↓

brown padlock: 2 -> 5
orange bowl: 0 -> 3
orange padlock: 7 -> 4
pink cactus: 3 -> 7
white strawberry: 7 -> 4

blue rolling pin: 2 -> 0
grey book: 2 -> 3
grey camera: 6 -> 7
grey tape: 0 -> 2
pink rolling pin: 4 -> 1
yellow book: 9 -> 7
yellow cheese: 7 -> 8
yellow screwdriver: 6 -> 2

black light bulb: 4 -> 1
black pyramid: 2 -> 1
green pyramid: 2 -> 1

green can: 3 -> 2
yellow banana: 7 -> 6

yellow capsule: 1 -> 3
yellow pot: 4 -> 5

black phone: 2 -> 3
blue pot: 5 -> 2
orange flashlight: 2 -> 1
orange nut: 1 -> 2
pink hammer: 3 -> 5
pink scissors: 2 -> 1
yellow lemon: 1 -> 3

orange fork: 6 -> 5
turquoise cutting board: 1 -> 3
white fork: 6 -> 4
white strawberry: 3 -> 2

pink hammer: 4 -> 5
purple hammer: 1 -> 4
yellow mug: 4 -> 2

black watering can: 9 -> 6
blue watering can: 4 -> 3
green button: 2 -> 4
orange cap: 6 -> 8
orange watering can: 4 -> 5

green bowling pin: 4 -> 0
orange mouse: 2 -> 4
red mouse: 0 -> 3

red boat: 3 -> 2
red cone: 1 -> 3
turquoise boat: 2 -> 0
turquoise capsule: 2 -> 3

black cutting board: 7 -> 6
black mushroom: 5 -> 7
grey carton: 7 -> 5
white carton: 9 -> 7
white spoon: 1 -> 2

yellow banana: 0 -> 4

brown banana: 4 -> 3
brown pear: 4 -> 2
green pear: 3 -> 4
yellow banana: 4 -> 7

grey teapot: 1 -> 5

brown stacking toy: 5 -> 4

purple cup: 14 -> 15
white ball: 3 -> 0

↑

What you need to do >> Would you print all of the records exactly as they were given?

Solution below >>
brown padlock: 2 -> 5
orange bowl: 0 -> 3
orange padlock: 7 -> 4
pink cactus: 3 -> 7
white strawberry: 7 -> 4

blue rolling pin: 2 -> 0
grey book: 2 -> 3
grey camera: 6 -> 7
grey tape: 0 -> 2
pink rolling pin: 4 -> 1
yellow book: 9 -> 7
yellow cheese: 7 -> 8
yellow screwdriver: 6 -> 2

black light bulb: 4 -> 1
black pyramid: 2 -> 1
green pyramid: 2 -> 1

green can: 3 -> 2
yellow banana: 7 -> 6

yellow capsule: 1 -> 3
yellow pot: 4 -> 5

black phone: 2 -> 3
blue pot: 5 -> 2
orange flashlight: 2 -> 1
orange nut: 1 -> 2
pink hammer: 3 -> 5
pink scissors: 2 -> 1
yellow lemon: 1 -> 3

orange fork: 6 -> 5
turquoise cutting board: 1 -> 3
white fork: 6 -> 4
white strawberry: 3 -> 2

pink hammer: 4 -> 5
purple hammer: 1 -> 4
yellow mug: 4 -> 2

black watering can: 9 -> 6
blue watering can: 4 -> 3
green button: 2 -> 4
orange cap: 6 -> 8
orange watering can: 4 -> 5

green bowling pin: 4 -> 0
orange mouse: 2 -> 4
red mouse: 0 -> 3

red boat: 3 -> 2
red cone: 1 -> 3
turquoise boat: 2 -> 0
turquoise capsule: 2 -> 3

black cutting board: 7 -> 6
black mushroom: 5 -> 7
grey carton: 7 -> 5
white carton: 9 -> 7
white spoon: 1 -> 2

yellow banana: 0 -> 4

brown banana: 4 -> 3
brown pear: 4 -> 2
green pear: 3 -> 4
yellow banana: 4 -> 7

grey teapot: 1 -> 5

brown stacking toy: 5 -> 4

purple cup: 14 -> 15
white ball: 3 -> 0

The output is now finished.